**What is required**
Set down every record below exactly as it stands, leaving out the pictures.

**Listed entries**
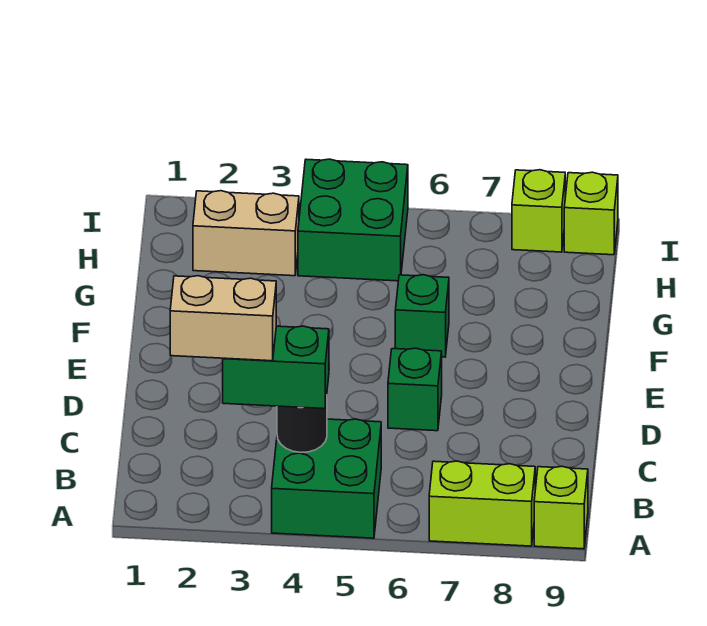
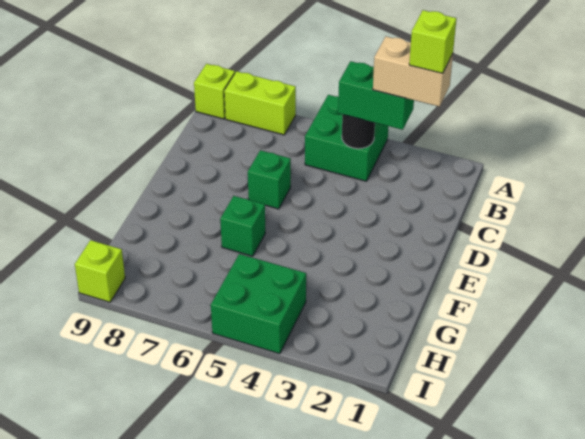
tan brick H2:H3 level 1 -> none
lime brick I8 level 1 -> lime brick B2 level 5

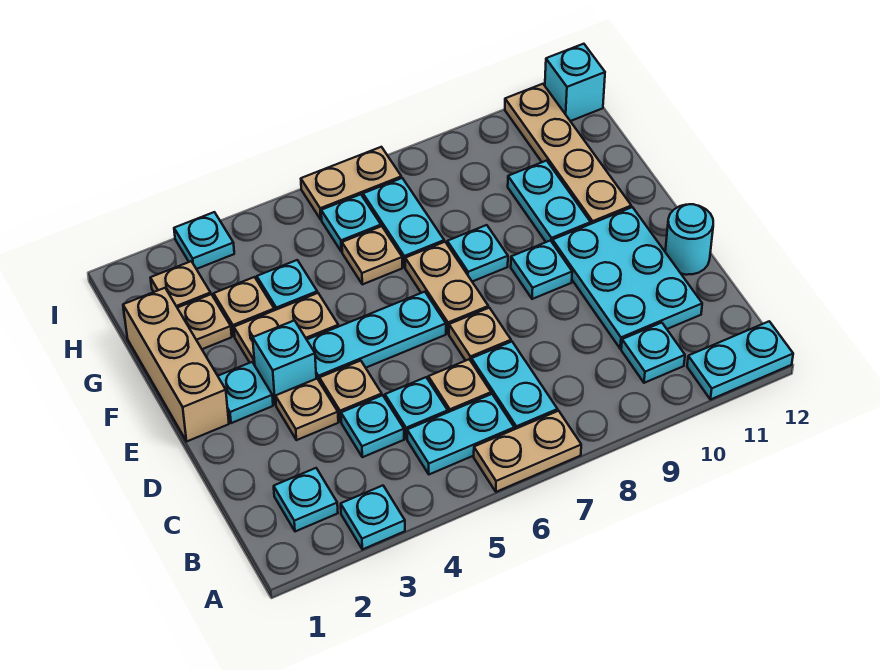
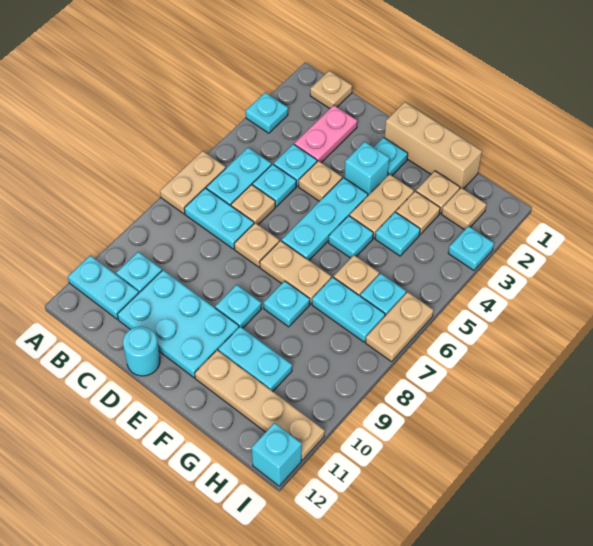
cyan plate A11:A12 level 1 -> cyan plate A11:B11 level 1
cyan plate B2 level 1 -> cyan plate F5 level 1
none -> pink plate C2:C3 level 1
tan plate D3 level 1 -> tan plate B1 level 1

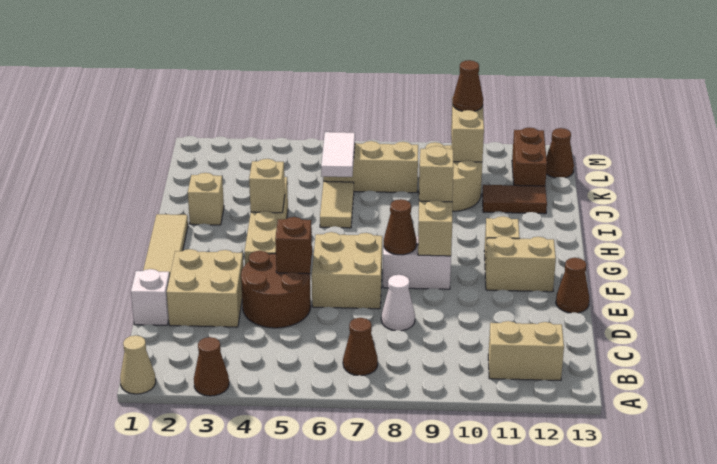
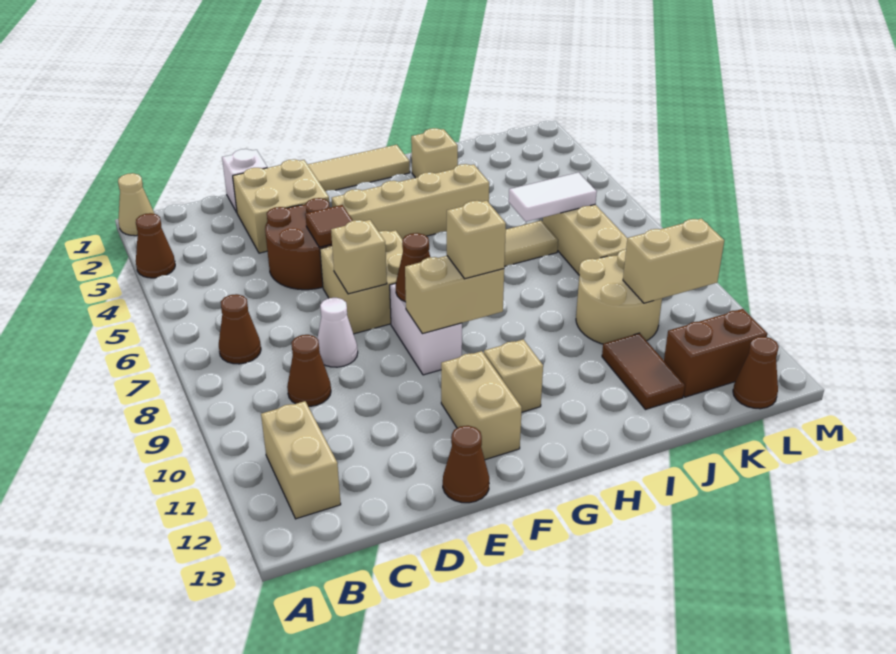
brown brick E5 level 2 -> brown tile E5 level 2
tan brick H4 level 2 -> tan brick E7 level 2
brown cone L10 level 3 -> brown cone C9 level 1

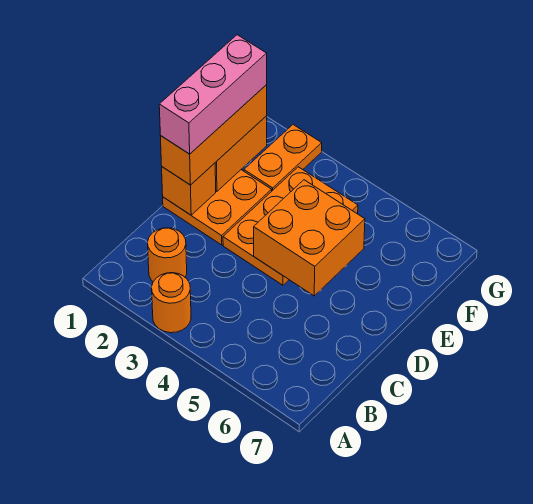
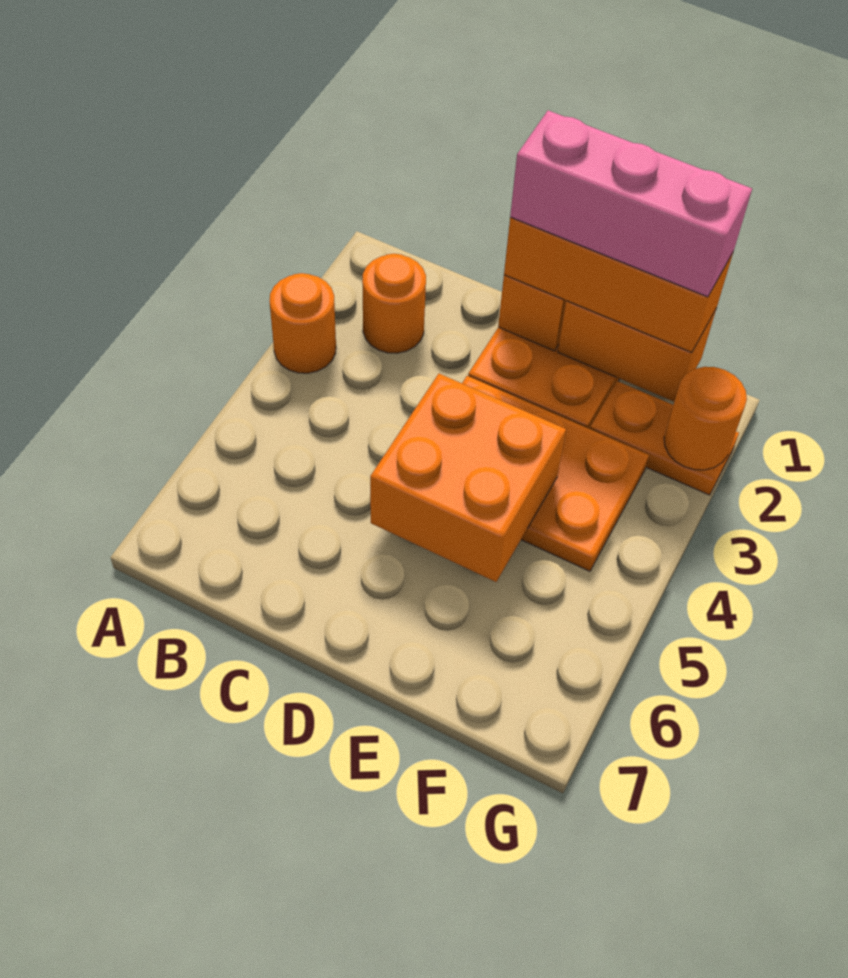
none -> orange round brick G2 level 2

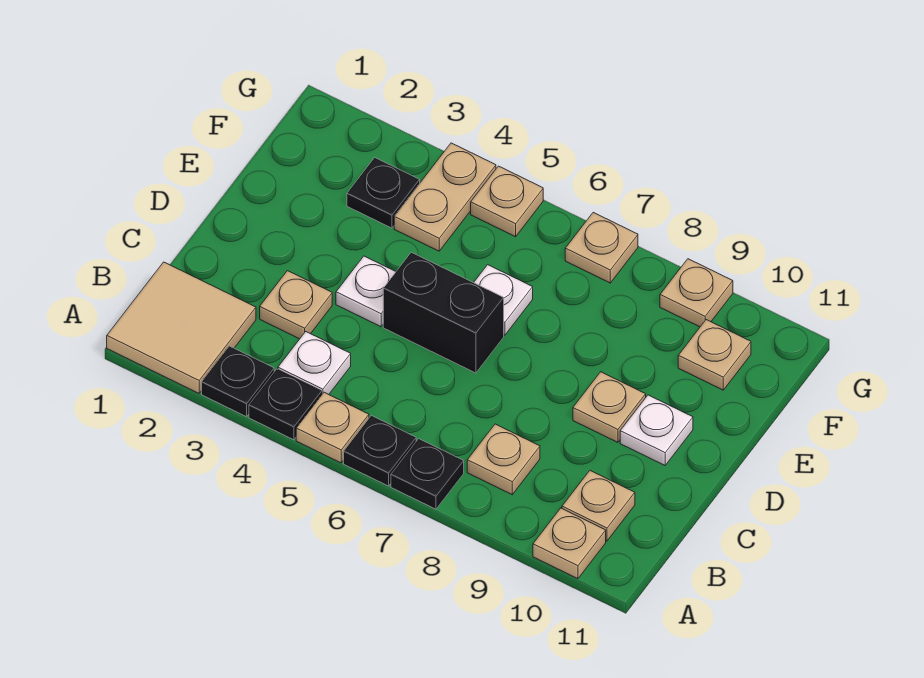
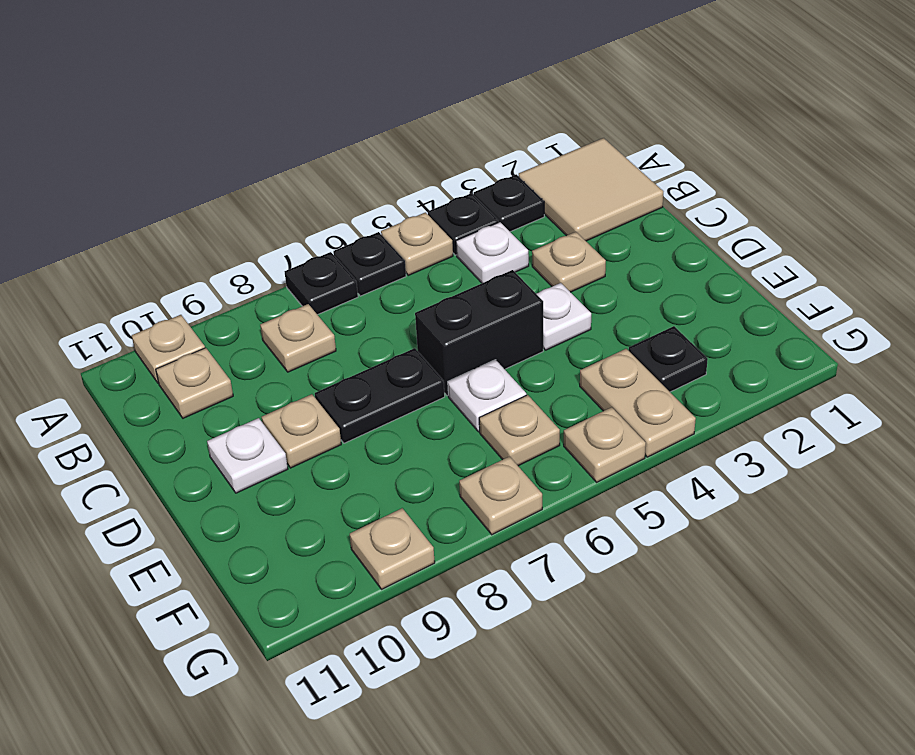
none -> black plate D7:D8 level 1
tan plate F10 level 1 -> tan plate F6 level 1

**Reply to the exercise**
tan brick H2:H3 level 1 -> none
lime brick I8 level 1 -> lime brick B2 level 5

cyan plate A11:A12 level 1 -> cyan plate A11:B11 level 1
cyan plate B2 level 1 -> cyan plate F5 level 1
none -> pink plate C2:C3 level 1
tan plate D3 level 1 -> tan plate B1 level 1

brown brick E5 level 2 -> brown tile E5 level 2
tan brick H4 level 2 -> tan brick E7 level 2
brown cone L10 level 3 -> brown cone C9 level 1

none -> orange round brick G2 level 2

none -> black plate D7:D8 level 1
tan plate F10 level 1 -> tan plate F6 level 1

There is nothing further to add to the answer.